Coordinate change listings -
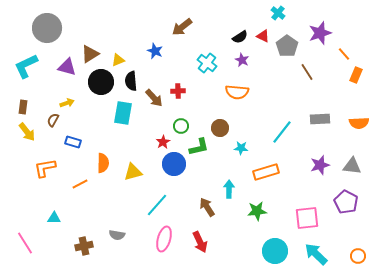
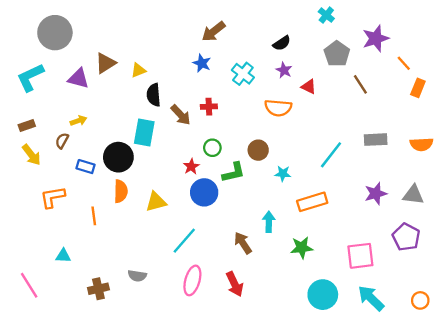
red triangle: (263, 36) -> (309, 87), moved
blue star: (155, 51) -> (202, 63), moved
black circle: (101, 82) -> (118, 157), moved
brown rectangle: (23, 107) -> (27, 125), turned 64
orange line: (80, 184) -> (94, 216), turned -70

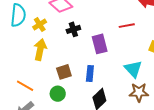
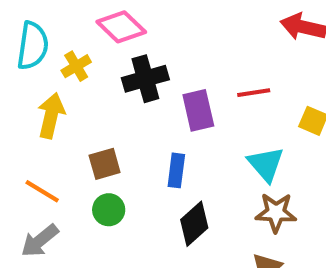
red line: (127, 26) -> (254, 93), moved
black cross: (73, 29) -> (145, 79), size x1.5
yellow arrow: (40, 50) -> (51, 116), moved
brown square: (64, 72) -> (105, 164), moved

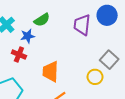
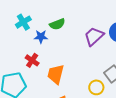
purple trapezoid: (82, 25) -> (94, 36), turned 30
red cross: (19, 54) -> (32, 60), moved

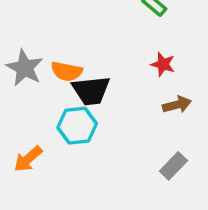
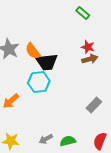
orange semicircle: (67, 71) -> (33, 51), turned 42
brown arrow: (177, 105) -> (90, 59), moved

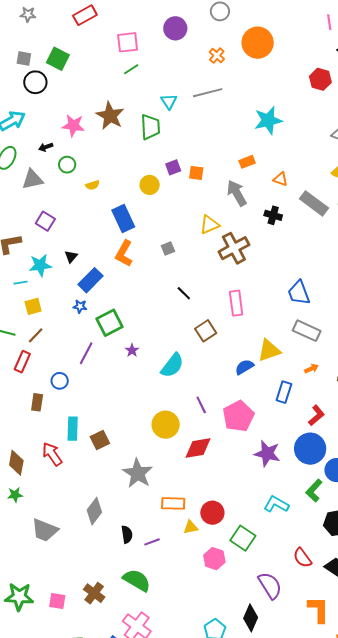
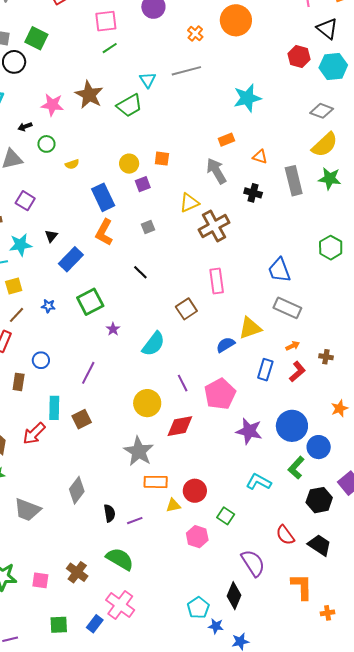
green trapezoid: (150, 127) -> (129, 106), turned 64
purple square: (173, 167) -> (143, 184), moved
orange square: (196, 173) -> (162, 159), moved
gray rectangle: (314, 203) -> (294, 181), turned 40
black line: (184, 293) -> (140, 272), moved
blue star: (80, 306) -> (48, 306), moved
purple line: (86, 353) -> (88, 373), moved
red L-shape: (316, 415) -> (297, 372), moved
red arrow: (52, 454) -> (34, 433), turned -100
gray star: (138, 473) -> (139, 451), moved
green square: (243, 538) -> (226, 516), size x0.7

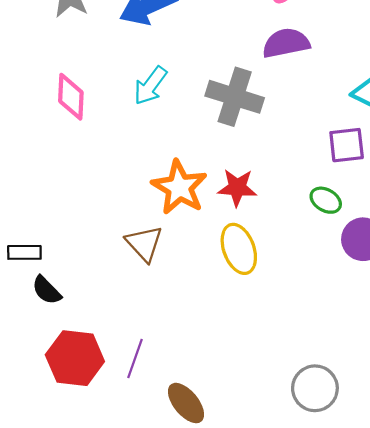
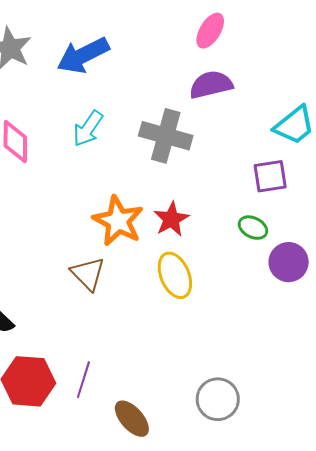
red star: (237, 188) -> (171, 219), turned -30
gray circle: (315, 388) -> (218, 399), moved

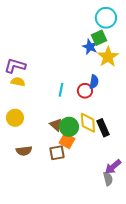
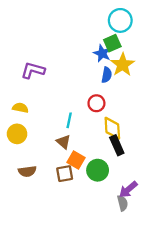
purple L-shape: (15, 66) -> (33, 70), moved
yellow semicircle: (18, 82) -> (20, 108), moved
blue semicircle: (94, 82) -> (107, 75), moved
cyan line: (61, 90) -> (69, 120), moved
yellow diamond: (88, 123) -> (112, 128), moved
green circle: (69, 127) -> (98, 170), moved

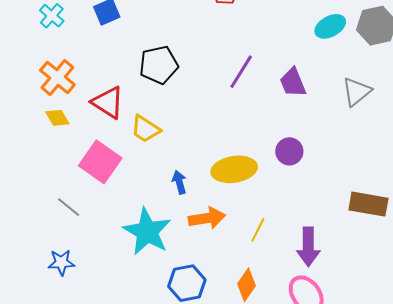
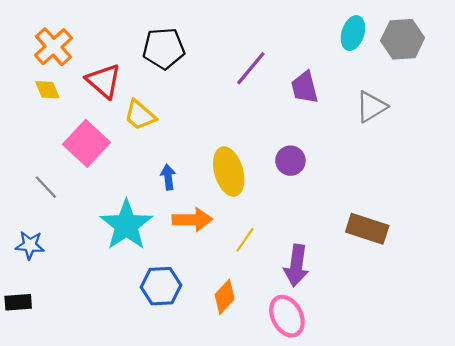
cyan ellipse: (330, 26) -> (353, 33), turned -52
yellow ellipse: (234, 169) -> (229, 172), turned 75

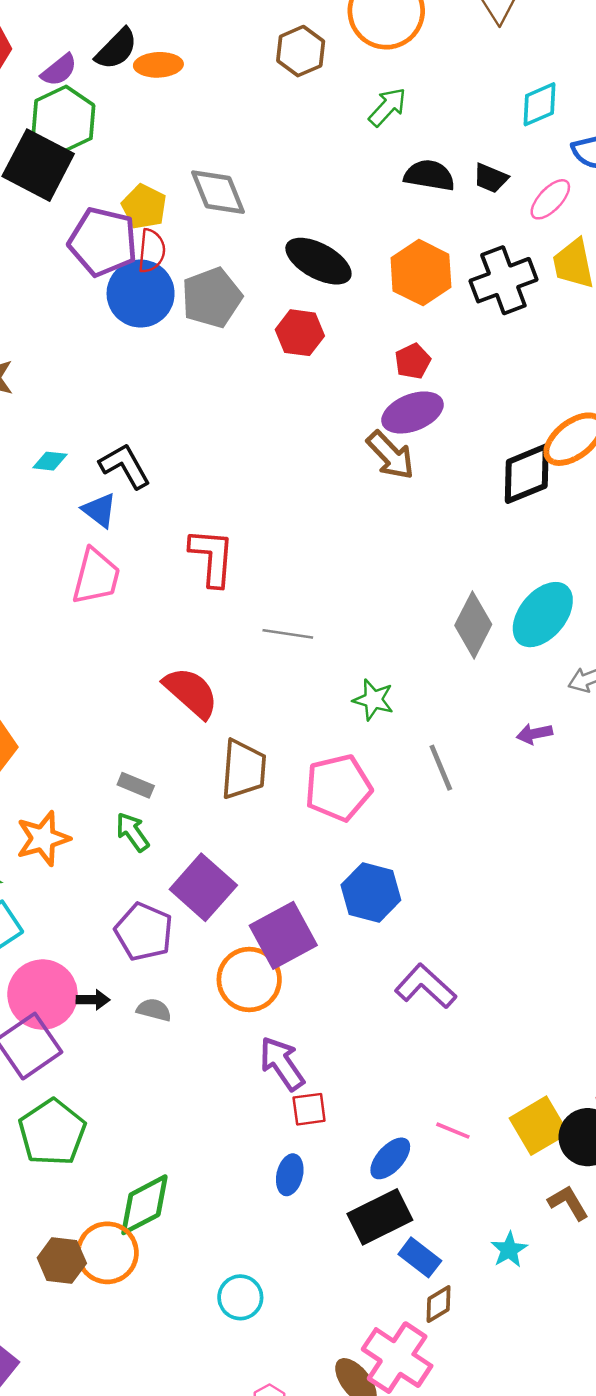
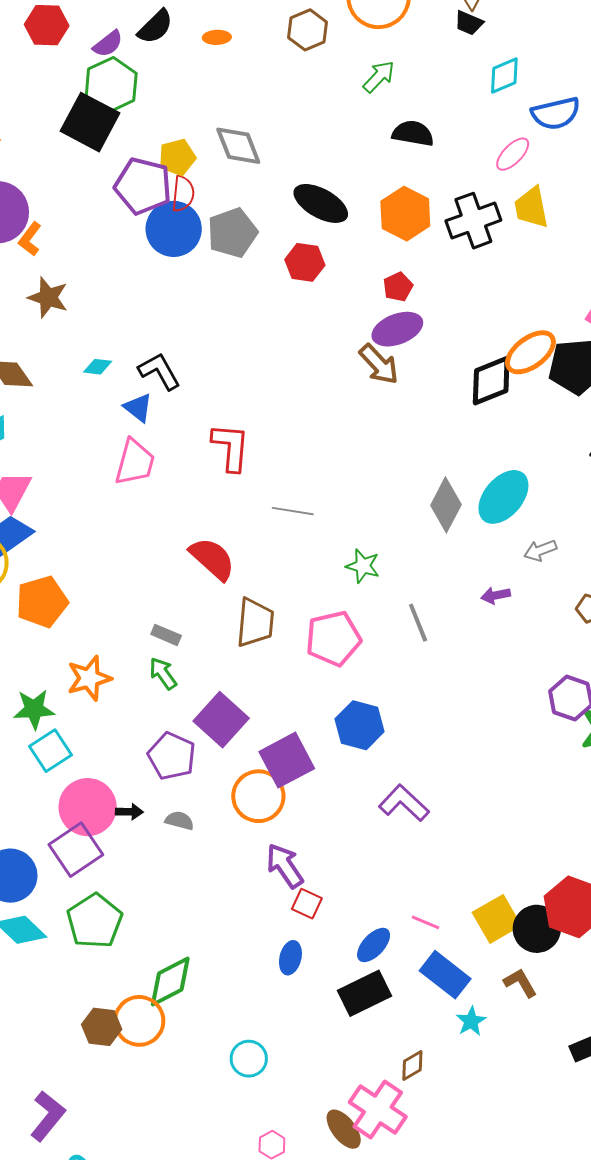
orange ellipse: (158, 65) -> (217, 37), moved, size x0.7
black trapezoid: (491, 178) -> (469, 23), moved
yellow pentagon: (144, 207) -> (177, 157), turned 30
red square: (309, 1109) -> (307, 904), turned 32
blue rectangle: (420, 1257) -> (445, 975), moved, size x1.4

Task goal -
All the data above is to be transcribed exactly, with no pictures included.

Result for this exercise -
red triangle: (263, 36) -> (309, 87), moved
blue star: (155, 51) -> (202, 63), moved
black circle: (101, 82) -> (118, 157), moved
brown rectangle: (23, 107) -> (27, 125), turned 64
orange line: (80, 184) -> (94, 216), turned -70

red line: (127, 26) -> (254, 93), moved
black cross: (73, 29) -> (145, 79), size x1.5
yellow arrow: (40, 50) -> (51, 116), moved
brown square: (64, 72) -> (105, 164), moved

purple trapezoid: (82, 25) -> (94, 36), turned 30
red cross: (19, 54) -> (32, 60), moved

orange semicircle: (67, 71) -> (33, 51), turned 42
brown arrow: (177, 105) -> (90, 59), moved

green trapezoid: (150, 127) -> (129, 106), turned 64
purple square: (173, 167) -> (143, 184), moved
orange square: (196, 173) -> (162, 159), moved
gray rectangle: (314, 203) -> (294, 181), turned 40
black line: (184, 293) -> (140, 272), moved
blue star: (80, 306) -> (48, 306), moved
purple line: (86, 353) -> (88, 373), moved
red L-shape: (316, 415) -> (297, 372), moved
red arrow: (52, 454) -> (34, 433), turned -100
gray star: (138, 473) -> (139, 451), moved
green square: (243, 538) -> (226, 516), size x0.7

red star: (237, 188) -> (171, 219), turned -30
gray circle: (315, 388) -> (218, 399), moved

purple L-shape: (15, 66) -> (33, 70), moved
yellow semicircle: (18, 82) -> (20, 108), moved
blue semicircle: (94, 82) -> (107, 75), moved
cyan line: (61, 90) -> (69, 120), moved
yellow diamond: (88, 123) -> (112, 128), moved
green circle: (69, 127) -> (98, 170), moved

cyan ellipse: (330, 26) -> (353, 33), turned -52
yellow ellipse: (234, 169) -> (229, 172), turned 75

orange ellipse: (158, 65) -> (217, 37), moved, size x0.7
black trapezoid: (491, 178) -> (469, 23), moved
yellow pentagon: (144, 207) -> (177, 157), turned 30
red square: (309, 1109) -> (307, 904), turned 32
blue rectangle: (420, 1257) -> (445, 975), moved, size x1.4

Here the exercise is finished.